* REQUIREMENT: All lines below must be repeated exactly, with the pictures omitted.

* DATA SECTION:
........

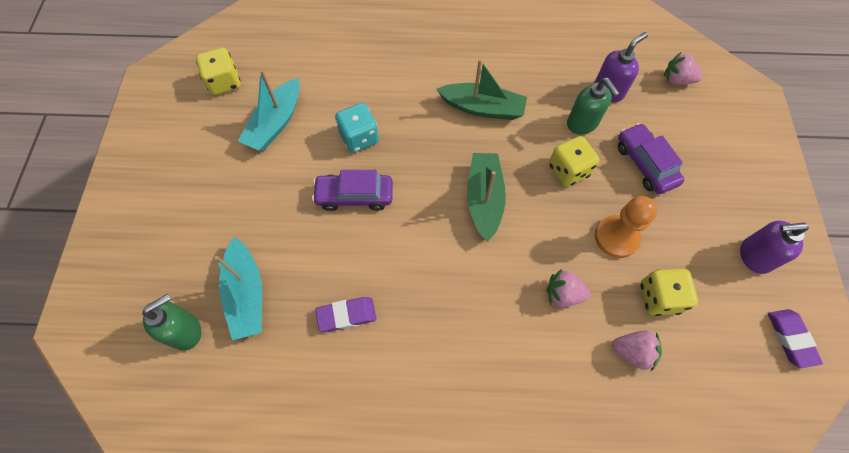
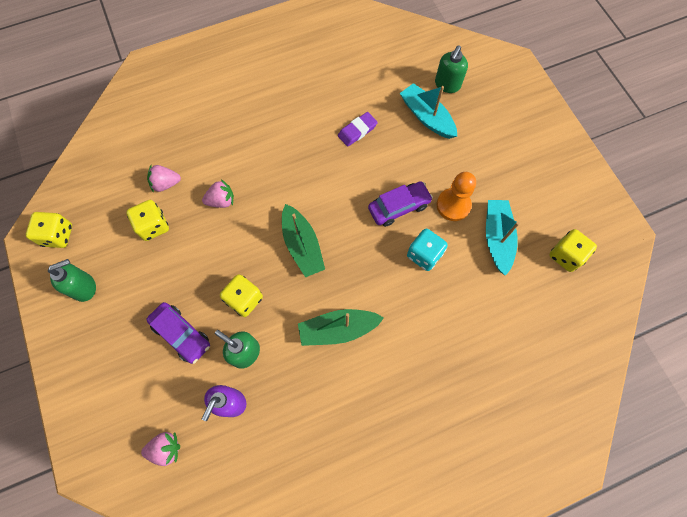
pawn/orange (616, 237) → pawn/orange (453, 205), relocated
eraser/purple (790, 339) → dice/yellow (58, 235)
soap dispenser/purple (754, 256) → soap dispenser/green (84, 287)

........

* RESULT OF THIS EXERCISE:
pawn/orange (616, 237) → pawn/orange (453, 205), relocated
eraser/purple (790, 339) → dice/yellow (58, 235)
soap dispenser/purple (754, 256) → soap dispenser/green (84, 287)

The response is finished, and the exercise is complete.